* **Task**
Range to reproduce from the entries below: the line with "none -> tan 2x2 brick [162,232,250,297]", the line with "none -> red 1x1 cone [569,126,644,250]", and every line in between. Give them exactly and give nothing else.

* **Task input**

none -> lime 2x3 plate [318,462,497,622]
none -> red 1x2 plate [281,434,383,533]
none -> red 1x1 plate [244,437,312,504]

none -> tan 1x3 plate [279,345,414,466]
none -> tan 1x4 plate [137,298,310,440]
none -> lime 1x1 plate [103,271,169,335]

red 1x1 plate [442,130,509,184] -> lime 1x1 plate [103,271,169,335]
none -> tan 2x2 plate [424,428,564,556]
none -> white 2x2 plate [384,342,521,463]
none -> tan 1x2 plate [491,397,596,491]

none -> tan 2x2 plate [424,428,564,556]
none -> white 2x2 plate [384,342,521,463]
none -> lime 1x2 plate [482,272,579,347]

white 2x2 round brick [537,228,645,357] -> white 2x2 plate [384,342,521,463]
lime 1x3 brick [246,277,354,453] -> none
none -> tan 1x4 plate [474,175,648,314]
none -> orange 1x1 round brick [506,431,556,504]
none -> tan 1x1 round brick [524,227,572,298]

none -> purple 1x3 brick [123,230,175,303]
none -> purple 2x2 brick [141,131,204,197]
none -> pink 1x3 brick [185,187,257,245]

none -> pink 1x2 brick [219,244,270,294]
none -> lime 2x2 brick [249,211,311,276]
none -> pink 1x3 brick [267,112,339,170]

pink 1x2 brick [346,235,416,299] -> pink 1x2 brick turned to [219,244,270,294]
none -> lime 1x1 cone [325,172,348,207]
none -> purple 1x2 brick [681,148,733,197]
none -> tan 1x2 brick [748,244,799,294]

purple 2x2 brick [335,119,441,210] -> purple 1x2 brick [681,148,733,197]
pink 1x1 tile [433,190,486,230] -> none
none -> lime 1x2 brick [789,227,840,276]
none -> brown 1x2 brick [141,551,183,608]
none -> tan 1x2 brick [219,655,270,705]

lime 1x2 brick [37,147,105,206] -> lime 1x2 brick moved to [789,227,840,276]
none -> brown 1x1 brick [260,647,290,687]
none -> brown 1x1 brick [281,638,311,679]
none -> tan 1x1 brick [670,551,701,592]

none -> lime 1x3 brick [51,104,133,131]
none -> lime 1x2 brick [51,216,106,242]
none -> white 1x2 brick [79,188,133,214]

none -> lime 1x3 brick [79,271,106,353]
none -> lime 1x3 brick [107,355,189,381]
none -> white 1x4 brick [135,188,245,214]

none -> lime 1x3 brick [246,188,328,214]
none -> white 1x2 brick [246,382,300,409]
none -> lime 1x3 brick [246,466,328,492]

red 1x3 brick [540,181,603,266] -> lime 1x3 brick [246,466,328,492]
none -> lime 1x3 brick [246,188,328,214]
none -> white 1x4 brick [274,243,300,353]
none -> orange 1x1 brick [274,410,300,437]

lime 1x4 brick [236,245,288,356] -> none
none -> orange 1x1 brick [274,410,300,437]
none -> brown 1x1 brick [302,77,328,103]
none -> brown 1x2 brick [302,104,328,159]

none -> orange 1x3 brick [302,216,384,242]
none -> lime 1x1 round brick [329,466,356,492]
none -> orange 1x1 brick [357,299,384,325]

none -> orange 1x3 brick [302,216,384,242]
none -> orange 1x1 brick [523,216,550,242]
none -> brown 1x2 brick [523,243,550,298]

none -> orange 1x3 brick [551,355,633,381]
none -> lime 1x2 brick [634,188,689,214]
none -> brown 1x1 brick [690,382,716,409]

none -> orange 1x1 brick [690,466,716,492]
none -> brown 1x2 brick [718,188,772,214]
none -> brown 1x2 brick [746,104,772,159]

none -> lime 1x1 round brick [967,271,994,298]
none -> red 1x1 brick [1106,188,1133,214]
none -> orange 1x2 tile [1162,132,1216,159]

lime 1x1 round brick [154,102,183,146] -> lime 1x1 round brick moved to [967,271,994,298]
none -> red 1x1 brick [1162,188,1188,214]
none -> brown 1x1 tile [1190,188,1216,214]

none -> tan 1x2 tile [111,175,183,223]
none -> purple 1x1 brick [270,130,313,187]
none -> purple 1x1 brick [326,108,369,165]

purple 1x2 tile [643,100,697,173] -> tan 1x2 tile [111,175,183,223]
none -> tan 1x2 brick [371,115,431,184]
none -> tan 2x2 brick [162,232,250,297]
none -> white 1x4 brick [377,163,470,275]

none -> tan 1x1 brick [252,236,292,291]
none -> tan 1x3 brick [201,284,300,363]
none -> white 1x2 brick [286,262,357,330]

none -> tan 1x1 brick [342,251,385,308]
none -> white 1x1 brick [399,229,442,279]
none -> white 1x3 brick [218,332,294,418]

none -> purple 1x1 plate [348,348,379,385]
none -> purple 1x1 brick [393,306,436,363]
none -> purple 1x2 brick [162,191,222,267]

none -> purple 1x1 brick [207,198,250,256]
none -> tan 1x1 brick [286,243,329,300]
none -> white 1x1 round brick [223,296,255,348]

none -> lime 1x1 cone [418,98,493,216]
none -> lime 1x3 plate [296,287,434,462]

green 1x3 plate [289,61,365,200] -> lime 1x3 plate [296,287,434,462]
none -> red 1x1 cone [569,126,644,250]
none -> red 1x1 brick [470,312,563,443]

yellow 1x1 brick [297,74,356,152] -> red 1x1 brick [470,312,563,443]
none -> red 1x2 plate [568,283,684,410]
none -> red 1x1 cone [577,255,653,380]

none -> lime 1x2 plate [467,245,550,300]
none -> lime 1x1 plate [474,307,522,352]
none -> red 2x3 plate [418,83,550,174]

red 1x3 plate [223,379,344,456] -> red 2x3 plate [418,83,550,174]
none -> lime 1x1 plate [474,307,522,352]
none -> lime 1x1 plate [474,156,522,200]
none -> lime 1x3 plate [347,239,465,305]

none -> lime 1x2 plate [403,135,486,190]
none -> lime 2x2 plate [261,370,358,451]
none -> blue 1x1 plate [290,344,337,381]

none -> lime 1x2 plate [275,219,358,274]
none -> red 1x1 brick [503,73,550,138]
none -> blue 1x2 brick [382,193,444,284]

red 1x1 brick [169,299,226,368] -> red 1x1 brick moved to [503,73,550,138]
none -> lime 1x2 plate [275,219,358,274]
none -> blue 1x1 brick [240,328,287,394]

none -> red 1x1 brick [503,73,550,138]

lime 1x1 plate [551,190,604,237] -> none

* **Result**
none -> tan 2x2 brick [162,232,250,297]
none -> white 1x4 brick [377,163,470,275]

none -> tan 1x1 brick [252,236,292,291]
none -> tan 1x3 brick [201,284,300,363]
none -> white 1x2 brick [286,262,357,330]

none -> tan 1x1 brick [342,251,385,308]
none -> white 1x1 brick [399,229,442,279]
none -> white 1x3 brick [218,332,294,418]

none -> purple 1x1 plate [348,348,379,385]
none -> purple 1x1 brick [393,306,436,363]
none -> purple 1x2 brick [162,191,222,267]

none -> purple 1x1 brick [207,198,250,256]
none -> tan 1x1 brick [286,243,329,300]
none -> white 1x1 round brick [223,296,255,348]

none -> lime 1x1 cone [418,98,493,216]
none -> lime 1x3 plate [296,287,434,462]

green 1x3 plate [289,61,365,200] -> lime 1x3 plate [296,287,434,462]
none -> red 1x1 cone [569,126,644,250]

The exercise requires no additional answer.